# Exercise
In how many lines of the records does the string "RFID" appear? State only the number.

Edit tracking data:
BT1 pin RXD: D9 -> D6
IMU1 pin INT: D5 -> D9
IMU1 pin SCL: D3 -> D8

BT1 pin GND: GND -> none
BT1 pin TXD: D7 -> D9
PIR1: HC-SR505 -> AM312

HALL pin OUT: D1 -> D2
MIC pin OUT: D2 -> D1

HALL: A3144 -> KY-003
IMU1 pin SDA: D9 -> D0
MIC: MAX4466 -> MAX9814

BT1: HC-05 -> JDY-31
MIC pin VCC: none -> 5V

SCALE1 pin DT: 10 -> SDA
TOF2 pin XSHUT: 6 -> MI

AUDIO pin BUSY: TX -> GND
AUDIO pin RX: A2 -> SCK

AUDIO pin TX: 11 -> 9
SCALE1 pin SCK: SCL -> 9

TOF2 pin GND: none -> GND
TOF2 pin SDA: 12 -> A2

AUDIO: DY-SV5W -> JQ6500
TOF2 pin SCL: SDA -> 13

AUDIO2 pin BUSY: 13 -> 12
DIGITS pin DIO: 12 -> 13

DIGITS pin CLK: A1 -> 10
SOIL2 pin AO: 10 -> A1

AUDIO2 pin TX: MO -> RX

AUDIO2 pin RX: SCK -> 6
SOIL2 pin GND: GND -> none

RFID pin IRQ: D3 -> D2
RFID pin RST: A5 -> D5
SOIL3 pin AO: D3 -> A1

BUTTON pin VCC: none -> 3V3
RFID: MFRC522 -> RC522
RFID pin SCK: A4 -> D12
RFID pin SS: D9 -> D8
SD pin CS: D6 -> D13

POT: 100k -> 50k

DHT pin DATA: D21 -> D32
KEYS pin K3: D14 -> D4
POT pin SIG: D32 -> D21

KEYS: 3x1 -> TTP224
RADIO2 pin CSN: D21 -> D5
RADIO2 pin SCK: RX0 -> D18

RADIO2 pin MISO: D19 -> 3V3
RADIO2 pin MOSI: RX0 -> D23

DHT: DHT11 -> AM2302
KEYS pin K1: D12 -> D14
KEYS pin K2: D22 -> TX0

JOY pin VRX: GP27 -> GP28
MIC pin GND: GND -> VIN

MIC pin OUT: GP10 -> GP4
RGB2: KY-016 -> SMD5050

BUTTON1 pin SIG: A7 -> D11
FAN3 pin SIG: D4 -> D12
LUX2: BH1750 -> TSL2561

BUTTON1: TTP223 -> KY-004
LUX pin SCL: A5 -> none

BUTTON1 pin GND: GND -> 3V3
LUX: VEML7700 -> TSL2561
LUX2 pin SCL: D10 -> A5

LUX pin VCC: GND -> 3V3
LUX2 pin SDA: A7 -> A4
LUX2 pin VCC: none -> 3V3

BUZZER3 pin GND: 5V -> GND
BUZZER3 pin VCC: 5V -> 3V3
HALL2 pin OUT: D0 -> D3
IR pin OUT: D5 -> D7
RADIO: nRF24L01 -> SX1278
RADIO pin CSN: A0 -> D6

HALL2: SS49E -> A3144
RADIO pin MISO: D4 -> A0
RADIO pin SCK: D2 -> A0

# The answer
5